What you are asked to do:
Can you copy out the listing below word for word, leaving out the pictures?

Information supplied:
--- begin ---

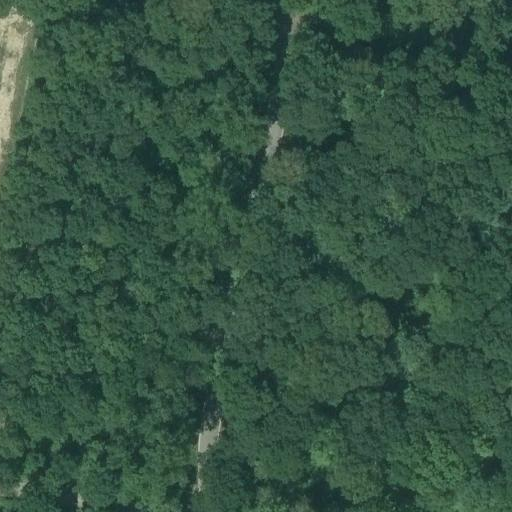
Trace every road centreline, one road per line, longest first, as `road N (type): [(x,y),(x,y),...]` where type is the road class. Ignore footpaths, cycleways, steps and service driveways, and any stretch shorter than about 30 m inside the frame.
road 1 (unclassified): [(203,511),(195,477),(279,57),(281,0)]
road 2 (unclassified): [(150,511),(0,480)]
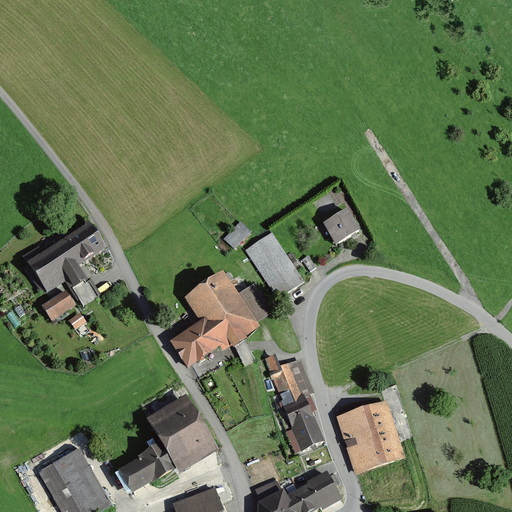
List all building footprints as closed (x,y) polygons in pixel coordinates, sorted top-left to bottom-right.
[(360,233),(348,213),(328,225),(339,245),(360,233)] [(241,224),(226,240),(235,249),(250,233),(241,224)] [(88,228),(27,268),(45,296),(64,284),(70,294),(85,284),(74,266),(101,248),(88,228)] [(305,283),(273,234),(246,251),(278,301),(305,283)] [(316,269),(309,257),(303,261),(310,273),(316,269)] [(236,300),(220,277),(186,301),(201,323),(175,341),(193,367),(219,349),(221,352),(271,318),(251,289),(236,300)] [(74,308),(66,294),(40,310),(49,324),(74,308)] [(70,322),(78,331),(89,323),(81,313),(70,322)] [(303,452),(324,443),(304,397),(312,394),(299,364),(270,377),(303,452)] [(213,447),(184,398),(143,422),(156,444),(116,468),(131,495),(213,447)] [(342,420),(340,420),(357,474),(403,459),(386,406),(362,414),(359,406),(339,412),(342,420)] [(98,511),(109,506),(78,452),(40,473),(61,511),(98,511)] [(314,511),(340,498),(329,477),(289,499),(288,497),(285,498),(283,494),(260,506),(259,511),(314,511)] [(222,511),(223,511),(215,492),(175,507),(176,511),(222,511)]
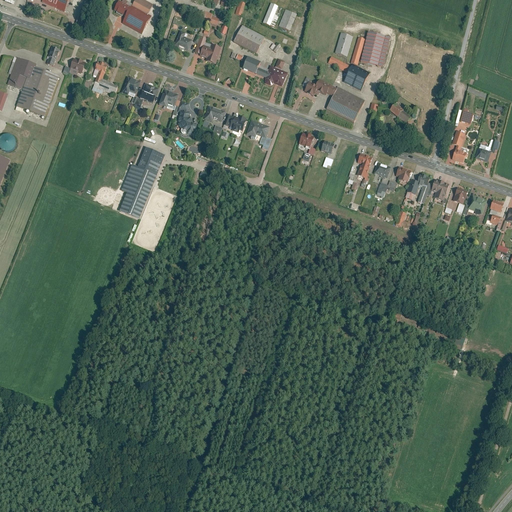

--- end ---

Reply to the exercise:
Trace every road centreline, one road per line, longest first, as `road N (type): [(x,y),(x,y),...]` where type is the road class. Ignore footpaths, cycleways, steps and service driveways, and any stretch shorter than about 30 m inside the frame.
road 1 (unclassified): [(203,511),(195,477),(279,57),(281,0)]
road 2 (unclassified): [(150,511),(0,480)]
List all building footprints as closed (x,y) polygons in pixel coordinates, sorted top-left to bottom-right.
[(360,233),(348,213),(328,225),(339,245),(360,233)] [(241,224),(226,240),(235,249),(250,233),(241,224)] [(88,228),(27,268),(45,296),(64,284),(70,294),(85,284),(74,266),(101,248),(88,228)] [(305,283),(273,234),(246,251),(278,301),(305,283)] [(316,269),(309,257),(303,261),(310,273),(316,269)] [(236,300),(220,277),(186,301),(201,323),(175,341),(193,367),(219,349),(221,352),(271,318),(251,289),(236,300)] [(74,308),(66,294),(40,310),(49,324),(74,308)] [(70,322),(78,331),(89,323),(81,313),(70,322)] [(303,452),(324,443),(304,397),(312,394),(299,364),(270,377),(303,452)] [(213,447),(184,398),(143,422),(156,444),(116,468),(131,495),(213,447)] [(342,420),(340,420),(357,474),(403,459),(386,406),(362,414),(359,406),(339,412),(342,420)] [(98,511),(109,506),(78,452),(40,473),(61,511),(98,511)] [(314,511),(340,498),(329,477),(289,499),(288,497),(285,498),(283,494),(260,506),(259,511),(314,511)] [(222,511),(223,511),(215,492),(175,507),(176,511),(222,511)]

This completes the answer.